Source material:
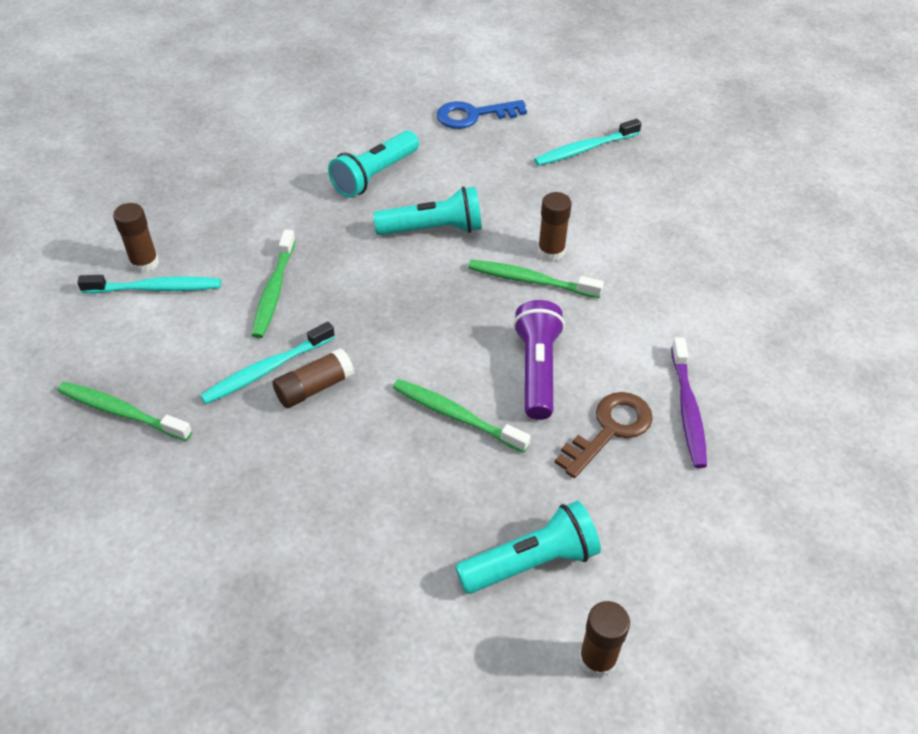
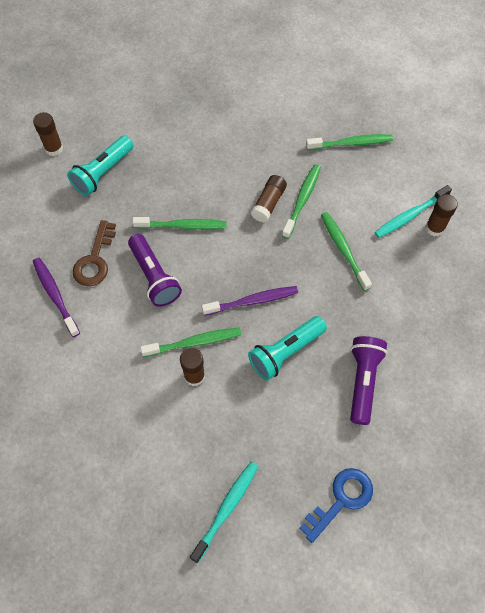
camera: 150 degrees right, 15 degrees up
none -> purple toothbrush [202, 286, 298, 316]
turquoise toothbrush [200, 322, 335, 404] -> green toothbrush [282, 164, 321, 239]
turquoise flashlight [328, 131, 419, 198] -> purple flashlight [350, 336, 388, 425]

Exercise brief: Drop the images and copy all the data exactly.

Reply to the exercise:
camera: 150 degrees right, 15 degrees up
none -> purple toothbrush [202, 286, 298, 316]
turquoise toothbrush [200, 322, 335, 404] -> green toothbrush [282, 164, 321, 239]
turquoise flashlight [328, 131, 419, 198] -> purple flashlight [350, 336, 388, 425]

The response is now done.